**** Data for processing ****
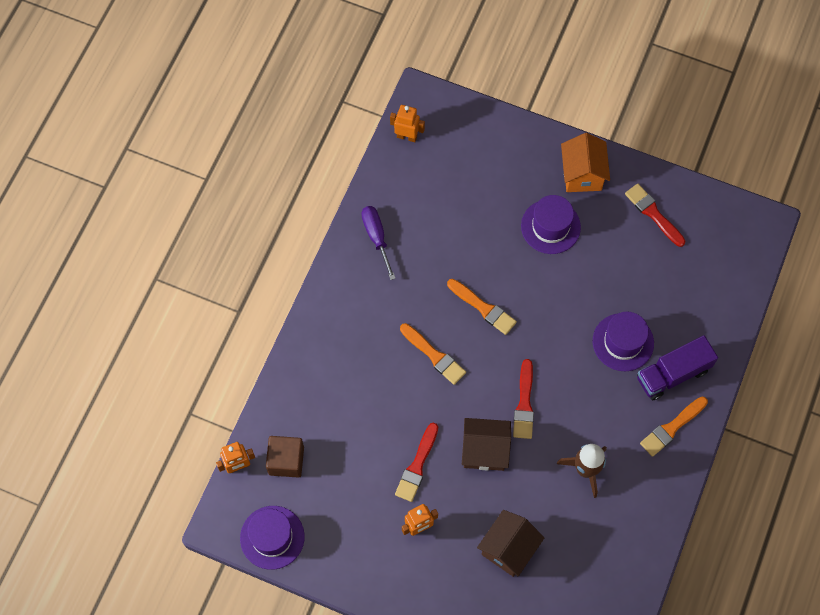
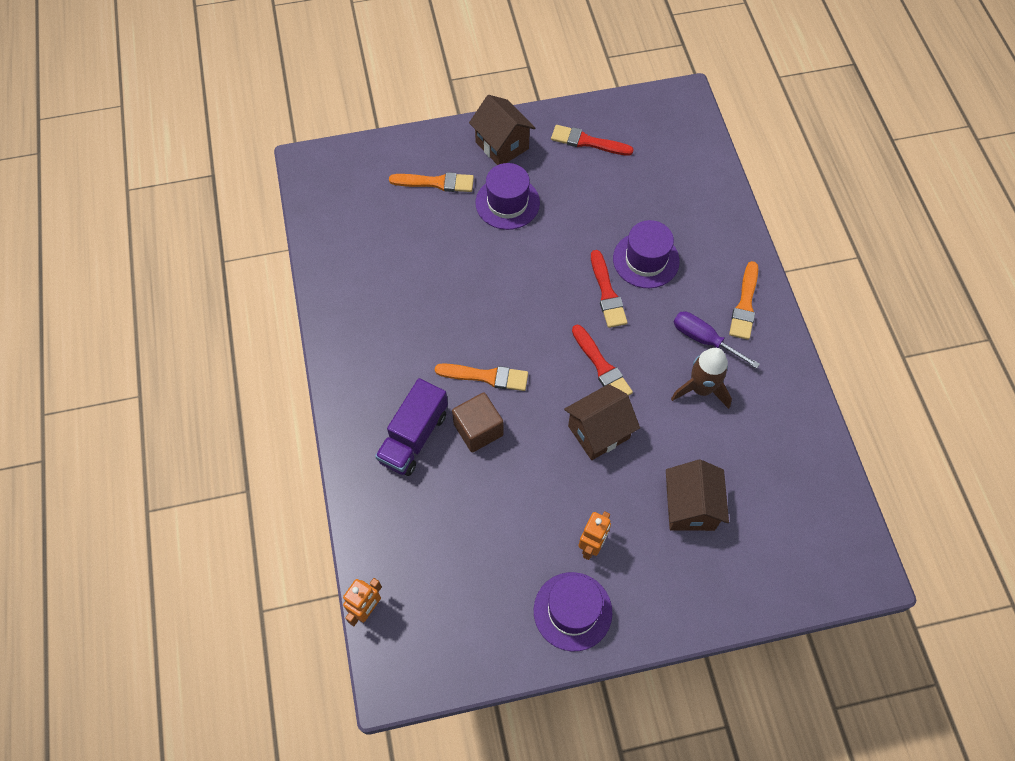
camera: 35 degrees left, 5 degrees down
(272, 537) = (454, 658): purple hat -> purple hat (572, 611)
(286, 461) = (413, 570): brown cube -> brown cube (478, 430)
(376, 237) = (353, 305): purple screwdriver -> purple screwdriver (704, 339)
(407, 136) = (318, 203): orange robot -> none
(417, 466) = (546, 488): red brush -> red brush (607, 293)
(483, 308) = (500, 306): orange brush -> orange brush (436, 182)
(582, 174) = (502, 145): orange house -> brown house
(672, 374) = (709, 260): purple truck -> purple truck (414, 437)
****
**Instructions to follow:**
Work through the entries, filtering for the string "brush", and copy each line that holds it.

**Task result:**
(417, 466) = (546, 488): red brush -> red brush (607, 293)
(483, 308) = (500, 306): orange brush -> orange brush (436, 182)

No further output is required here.